**** TASK DATA
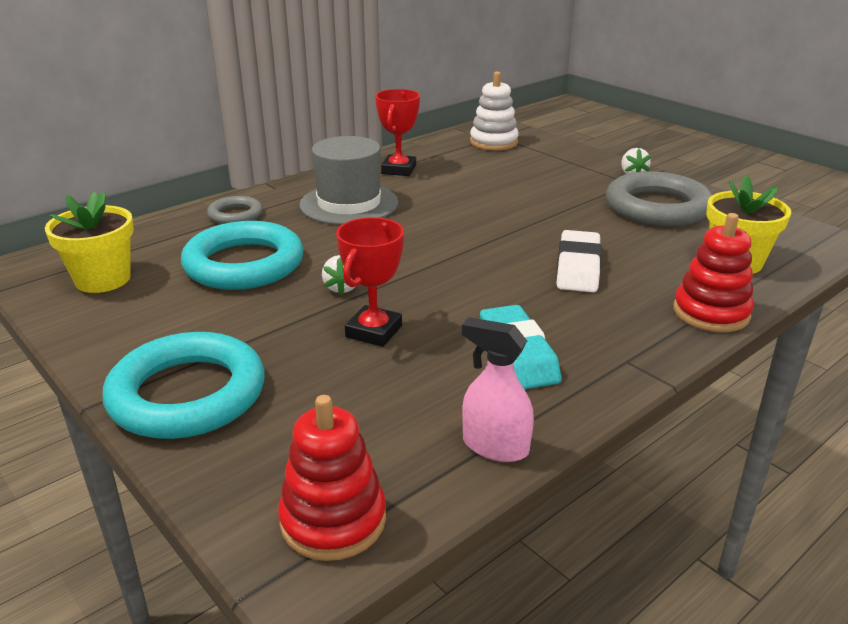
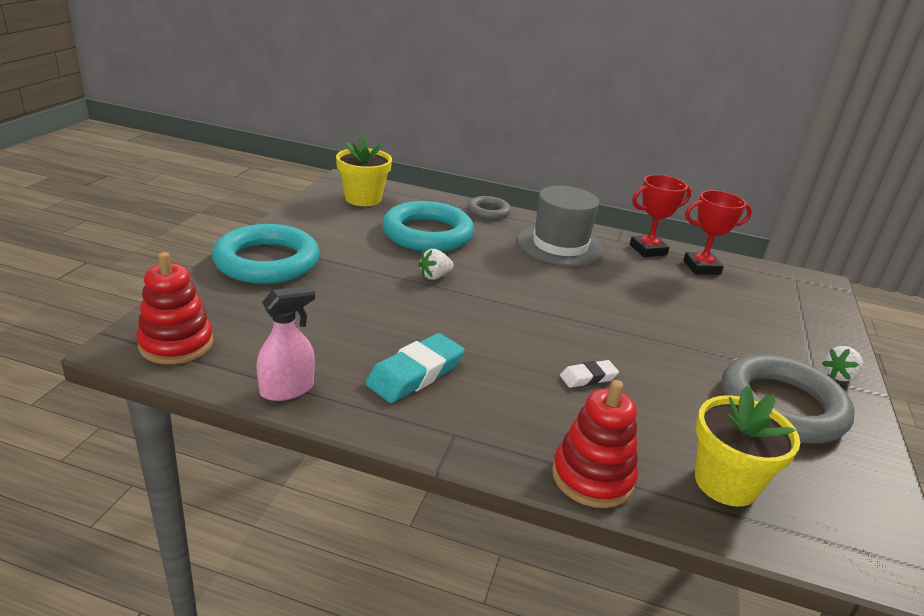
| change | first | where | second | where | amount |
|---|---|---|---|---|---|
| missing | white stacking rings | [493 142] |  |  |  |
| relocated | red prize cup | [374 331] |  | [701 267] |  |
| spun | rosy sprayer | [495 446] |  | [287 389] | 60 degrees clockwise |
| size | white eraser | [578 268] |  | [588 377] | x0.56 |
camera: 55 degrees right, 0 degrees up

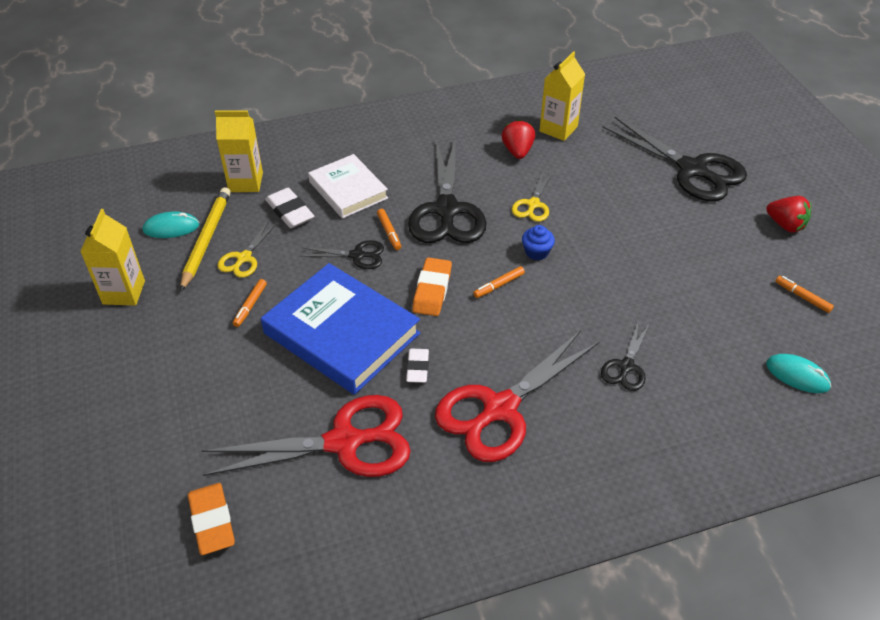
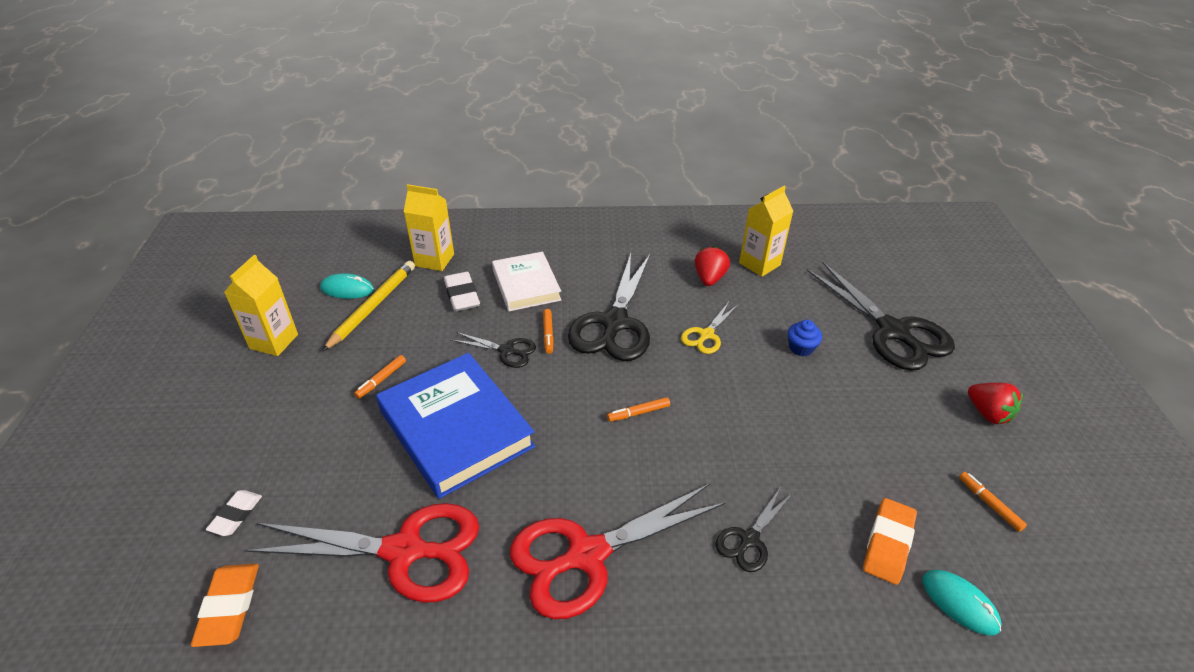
| change | first | where | second | where | amount |
|---|---|---|---|---|---|
| missing | yellow shears | [244 258] |  |  |  |
| relocated | white eraser | [417 368] |  | [236 515] |  |
| relocated | orange eraser | [432 290] |  | [888 543] |  |
| relocated | cobalt cupcake | [536 252] |  | [801 348] |  |
camera: 15 degrees right, 5 degrees down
********
→ **AIM OF THE TASK**
Ignoring the pictures, write out word for word the lines from the line containing "relocated | red" through the end of the material above.

→ **EXERCISE ANSWER**
| relocated | red prize cup | [374 331] |  | [701 267] |  |
| spun | rosy sprayer | [495 446] |  | [287 389] | 60 degrees clockwise |
| size | white eraser | [578 268] |  | [588 377] | x0.56 |
camera: 55 degrees right, 0 degrees up

| change | first | where | second | where | amount |
|---|---|---|---|---|---|
| missing | yellow shears | [244 258] |  |  |  |
| relocated | white eraser | [417 368] |  | [236 515] |  |
| relocated | orange eraser | [432 290] |  | [888 543] |  |
| relocated | cobalt cupcake | [536 252] |  | [801 348] |  |
camera: 15 degrees right, 5 degrees down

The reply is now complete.